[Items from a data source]

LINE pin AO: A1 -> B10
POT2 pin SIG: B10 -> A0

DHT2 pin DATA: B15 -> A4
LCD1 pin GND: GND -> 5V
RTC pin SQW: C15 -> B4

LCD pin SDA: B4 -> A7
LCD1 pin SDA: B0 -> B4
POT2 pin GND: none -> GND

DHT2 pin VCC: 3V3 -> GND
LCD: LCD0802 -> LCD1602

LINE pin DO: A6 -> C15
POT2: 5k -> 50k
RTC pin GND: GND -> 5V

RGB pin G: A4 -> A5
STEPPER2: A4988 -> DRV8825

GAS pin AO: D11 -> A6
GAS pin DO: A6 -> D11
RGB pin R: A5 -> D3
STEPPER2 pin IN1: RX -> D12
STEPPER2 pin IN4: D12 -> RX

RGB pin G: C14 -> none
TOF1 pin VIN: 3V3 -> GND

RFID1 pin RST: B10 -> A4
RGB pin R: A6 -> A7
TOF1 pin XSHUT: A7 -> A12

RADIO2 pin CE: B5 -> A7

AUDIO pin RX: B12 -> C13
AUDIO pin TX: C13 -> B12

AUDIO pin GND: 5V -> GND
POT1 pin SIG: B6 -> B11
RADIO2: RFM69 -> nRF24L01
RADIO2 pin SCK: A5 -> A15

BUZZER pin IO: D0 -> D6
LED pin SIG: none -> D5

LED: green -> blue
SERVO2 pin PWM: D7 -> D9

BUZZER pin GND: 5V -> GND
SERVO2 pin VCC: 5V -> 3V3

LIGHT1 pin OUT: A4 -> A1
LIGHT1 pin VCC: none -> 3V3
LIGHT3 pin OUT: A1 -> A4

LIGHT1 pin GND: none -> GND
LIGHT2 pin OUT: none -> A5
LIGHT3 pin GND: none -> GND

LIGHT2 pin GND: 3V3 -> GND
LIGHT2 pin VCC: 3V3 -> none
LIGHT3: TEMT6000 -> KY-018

Instructions for the task. Once a line of the records is found to contain "BUZZER", copy it out.

Answer.
BUZZER pin IO: D0 -> D6
BUZZER pin GND: 5V -> GND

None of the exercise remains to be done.